Source data —
#####

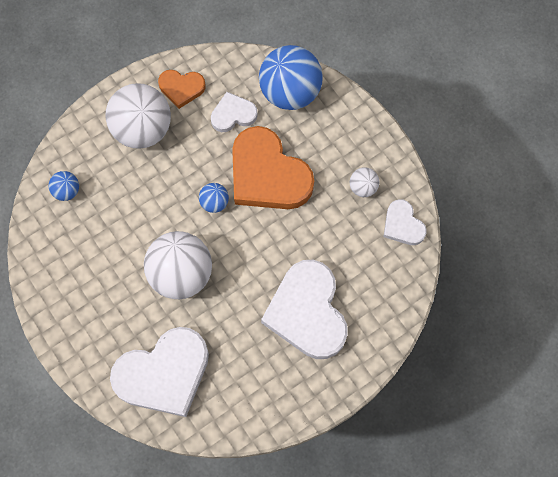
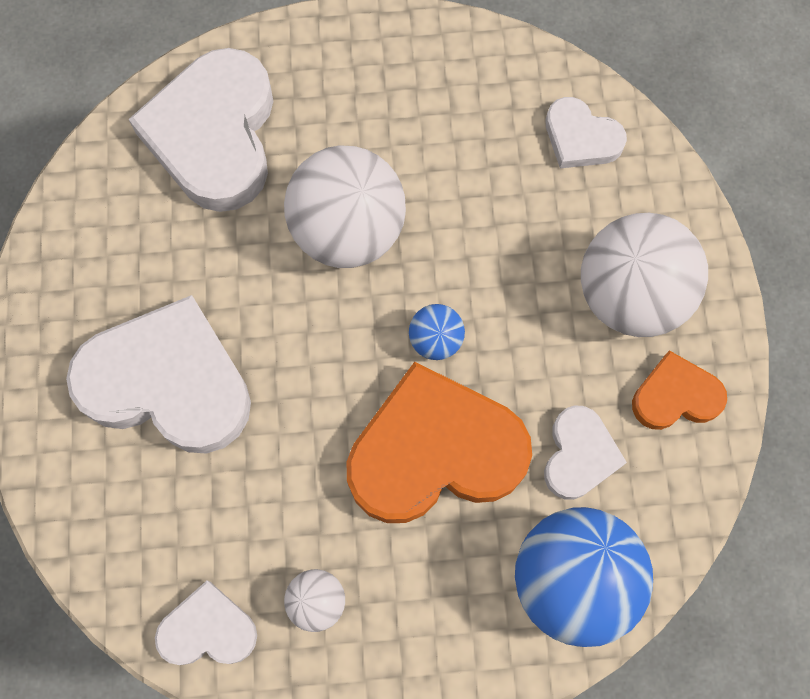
camera: 120 degrees right, 0 degrees up
(67, 191) = (581, 138): blue ball -> white heart
(181, 88) = (675, 396): orange heart -> orange heart turned 45 degrees clockwise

#####

Your goal —
Wherever a line contains the string "degrees", copy that line from the data.

Solution for this exercise —
camera: 120 degrees right, 0 degrees up
(181, 88) = (675, 396): orange heart -> orange heart turned 45 degrees clockwise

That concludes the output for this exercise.